Start of Exercise data
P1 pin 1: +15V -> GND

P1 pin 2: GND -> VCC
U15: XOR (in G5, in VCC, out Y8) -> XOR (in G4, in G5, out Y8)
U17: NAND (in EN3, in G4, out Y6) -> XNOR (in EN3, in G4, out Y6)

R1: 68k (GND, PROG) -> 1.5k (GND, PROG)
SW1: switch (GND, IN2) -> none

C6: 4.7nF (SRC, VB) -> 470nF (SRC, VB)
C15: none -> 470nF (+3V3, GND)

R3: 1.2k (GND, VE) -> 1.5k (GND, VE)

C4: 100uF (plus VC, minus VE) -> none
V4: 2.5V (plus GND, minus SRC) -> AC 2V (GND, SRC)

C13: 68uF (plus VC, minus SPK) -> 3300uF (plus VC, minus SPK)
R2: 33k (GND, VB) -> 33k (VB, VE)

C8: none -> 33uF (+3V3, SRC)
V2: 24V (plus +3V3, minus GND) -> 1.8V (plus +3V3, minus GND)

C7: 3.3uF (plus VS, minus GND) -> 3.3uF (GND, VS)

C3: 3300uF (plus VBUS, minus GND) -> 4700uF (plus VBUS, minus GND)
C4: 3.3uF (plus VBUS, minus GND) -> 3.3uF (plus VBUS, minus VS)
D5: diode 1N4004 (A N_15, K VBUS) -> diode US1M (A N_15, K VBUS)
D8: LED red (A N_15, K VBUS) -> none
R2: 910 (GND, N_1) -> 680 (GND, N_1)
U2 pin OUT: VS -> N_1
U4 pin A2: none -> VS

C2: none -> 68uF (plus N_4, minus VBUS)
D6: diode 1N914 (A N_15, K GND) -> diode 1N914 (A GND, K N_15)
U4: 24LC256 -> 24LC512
End of Exercise data
Exercise objective – Copy the whole listing above once more, character for character.

Task solution –
P1 pin 1: +15V -> GND

P1 pin 2: GND -> VCC
U15: XOR (in G5, in VCC, out Y8) -> XOR (in G4, in G5, out Y8)
U17: NAND (in EN3, in G4, out Y6) -> XNOR (in EN3, in G4, out Y6)

R1: 68k (GND, PROG) -> 1.5k (GND, PROG)
SW1: switch (GND, IN2) -> none

C6: 4.7nF (SRC, VB) -> 470nF (SRC, VB)
C15: none -> 470nF (+3V3, GND)

R3: 1.2k (GND, VE) -> 1.5k (GND, VE)

C4: 100uF (plus VC, minus VE) -> none
V4: 2.5V (plus GND, minus SRC) -> AC 2V (GND, SRC)

C13: 68uF (plus VC, minus SPK) -> 3300uF (plus VC, minus SPK)
R2: 33k (GND, VB) -> 33k (VB, VE)

C8: none -> 33uF (+3V3, SRC)
V2: 24V (plus +3V3, minus GND) -> 1.8V (plus +3V3, minus GND)

C7: 3.3uF (plus VS, minus GND) -> 3.3uF (GND, VS)

C3: 3300uF (plus VBUS, minus GND) -> 4700uF (plus VBUS, minus GND)
C4: 3.3uF (plus VBUS, minus GND) -> 3.3uF (plus VBUS, minus VS)
D5: diode 1N4004 (A N_15, K VBUS) -> diode US1M (A N_15, K VBUS)
D8: LED red (A N_15, K VBUS) -> none
R2: 910 (GND, N_1) -> 680 (GND, N_1)
U2 pin OUT: VS -> N_1
U4 pin A2: none -> VS

C2: none -> 68uF (plus N_4, minus VBUS)
D6: diode 1N914 (A N_15, K GND) -> diode 1N914 (A GND, K N_15)
U4: 24LC256 -> 24LC512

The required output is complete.